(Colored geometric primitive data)

=====

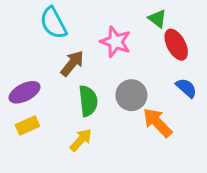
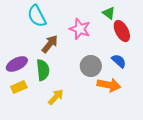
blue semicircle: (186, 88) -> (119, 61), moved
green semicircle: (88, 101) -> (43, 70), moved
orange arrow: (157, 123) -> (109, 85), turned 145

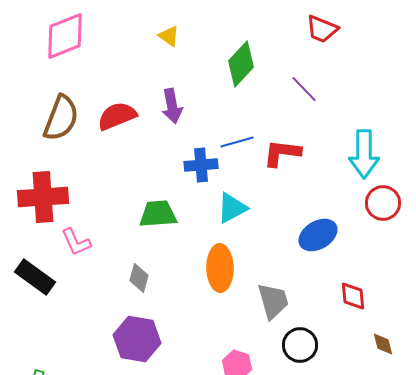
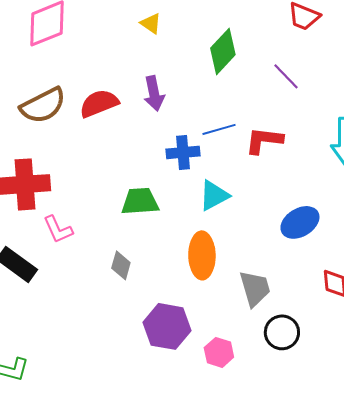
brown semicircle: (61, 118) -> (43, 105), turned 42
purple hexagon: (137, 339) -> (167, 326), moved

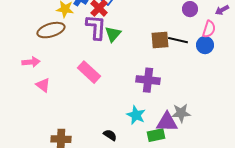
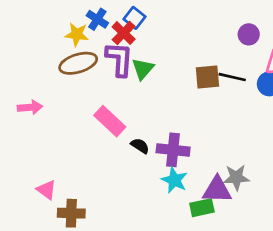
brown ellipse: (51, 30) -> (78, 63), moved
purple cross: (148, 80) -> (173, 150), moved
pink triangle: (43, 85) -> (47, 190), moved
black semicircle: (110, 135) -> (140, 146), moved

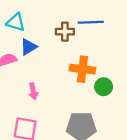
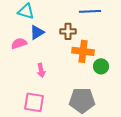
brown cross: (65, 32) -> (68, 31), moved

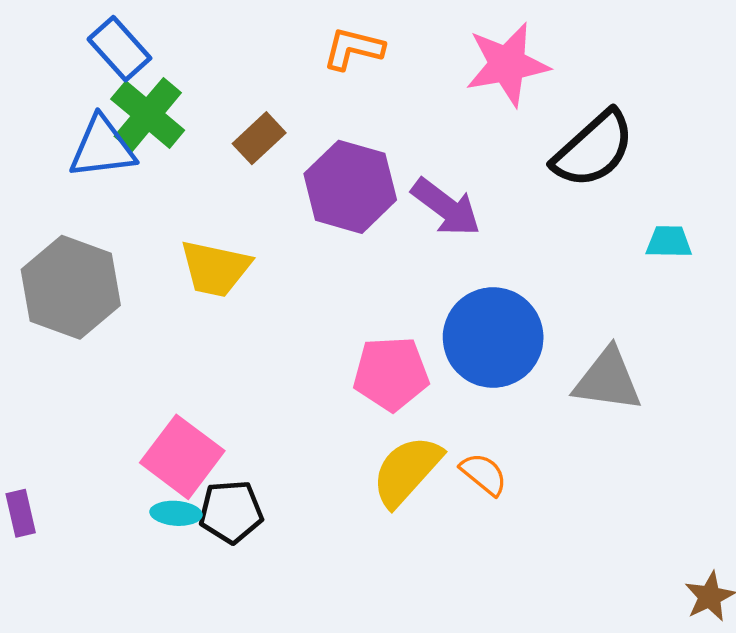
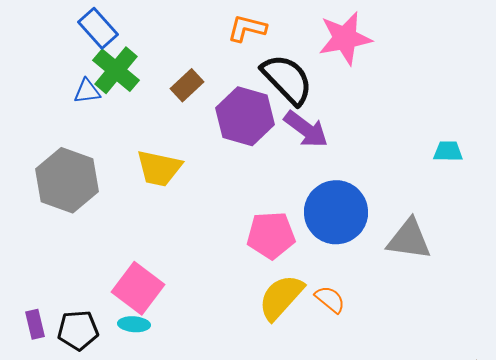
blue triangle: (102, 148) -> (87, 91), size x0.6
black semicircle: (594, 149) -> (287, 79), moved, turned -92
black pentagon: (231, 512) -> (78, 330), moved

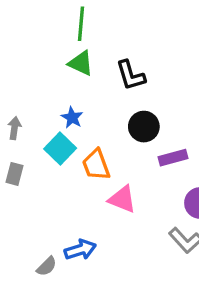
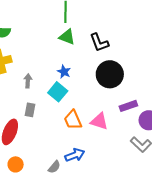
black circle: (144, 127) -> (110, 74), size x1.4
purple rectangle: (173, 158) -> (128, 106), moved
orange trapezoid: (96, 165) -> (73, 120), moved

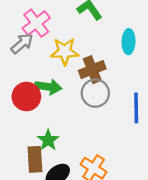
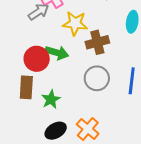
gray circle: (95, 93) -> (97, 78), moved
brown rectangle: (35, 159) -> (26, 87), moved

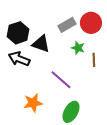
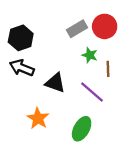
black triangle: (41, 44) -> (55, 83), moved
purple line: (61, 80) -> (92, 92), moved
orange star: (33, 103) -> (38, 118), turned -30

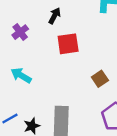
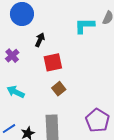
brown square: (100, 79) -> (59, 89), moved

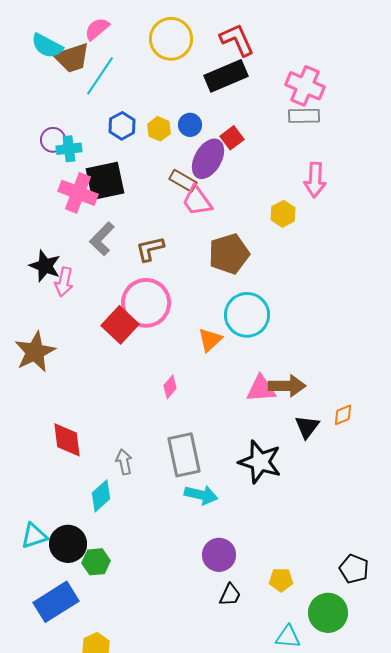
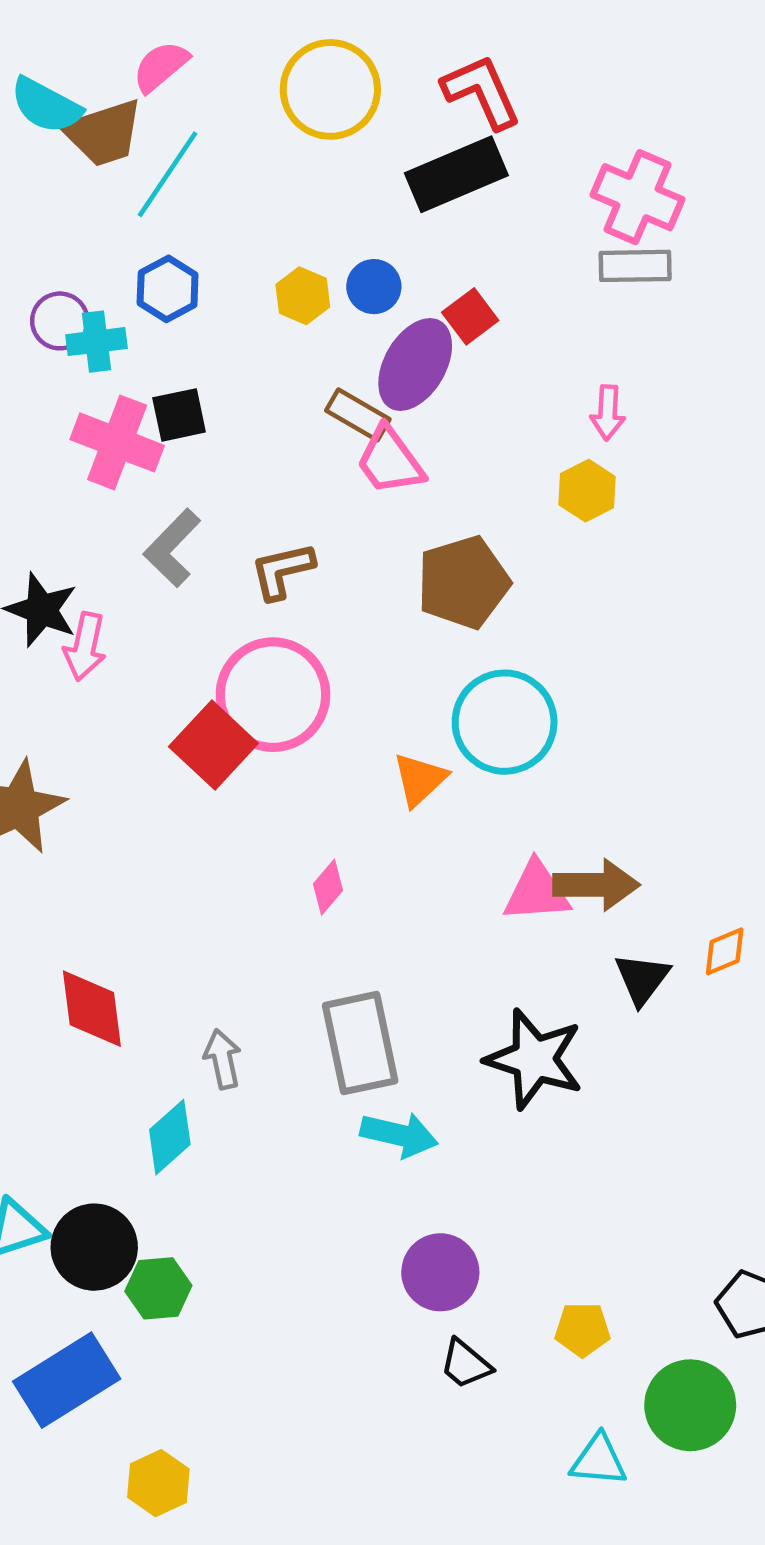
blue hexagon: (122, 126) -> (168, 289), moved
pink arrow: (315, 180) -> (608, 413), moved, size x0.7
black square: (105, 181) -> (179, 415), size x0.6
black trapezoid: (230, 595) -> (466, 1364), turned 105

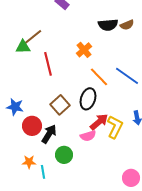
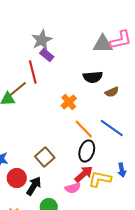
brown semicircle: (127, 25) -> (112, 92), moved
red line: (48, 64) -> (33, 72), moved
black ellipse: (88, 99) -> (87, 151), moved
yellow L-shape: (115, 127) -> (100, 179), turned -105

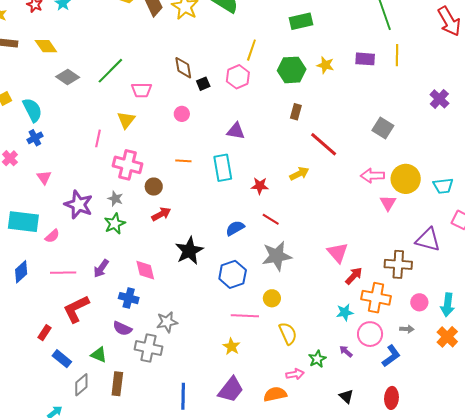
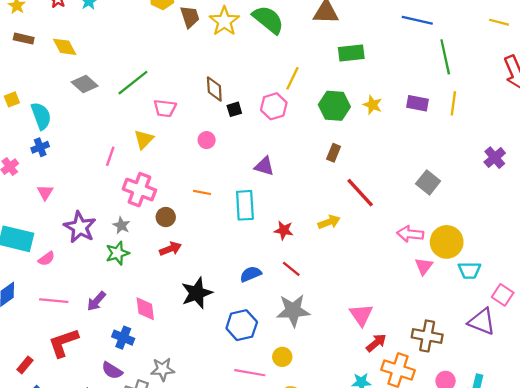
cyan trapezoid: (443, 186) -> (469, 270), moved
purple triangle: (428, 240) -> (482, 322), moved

=====

Problem description: Set down again, word for word, every line from the one with "green semicircle: (88, 101)" to the one with "purple rectangle: (173, 158)" in the entries above, and omit the pictures.

Task output:
green semicircle: (88, 101) -> (43, 70), moved
orange arrow: (157, 123) -> (109, 85), turned 145

brown semicircle: (61, 118) -> (43, 105), turned 42
purple hexagon: (137, 339) -> (167, 326), moved

brown ellipse: (51, 30) -> (78, 63), moved
purple cross: (148, 80) -> (173, 150), moved
pink triangle: (43, 85) -> (47, 190), moved
black semicircle: (110, 135) -> (140, 146), moved

brown cross: (65, 32) -> (68, 31), moved

blue triangle: (102, 148) -> (87, 91), size x0.6
black semicircle: (594, 149) -> (287, 79), moved, turned -92
black pentagon: (231, 512) -> (78, 330), moved

black circle: (144, 127) -> (110, 74), size x1.4
purple rectangle: (173, 158) -> (128, 106), moved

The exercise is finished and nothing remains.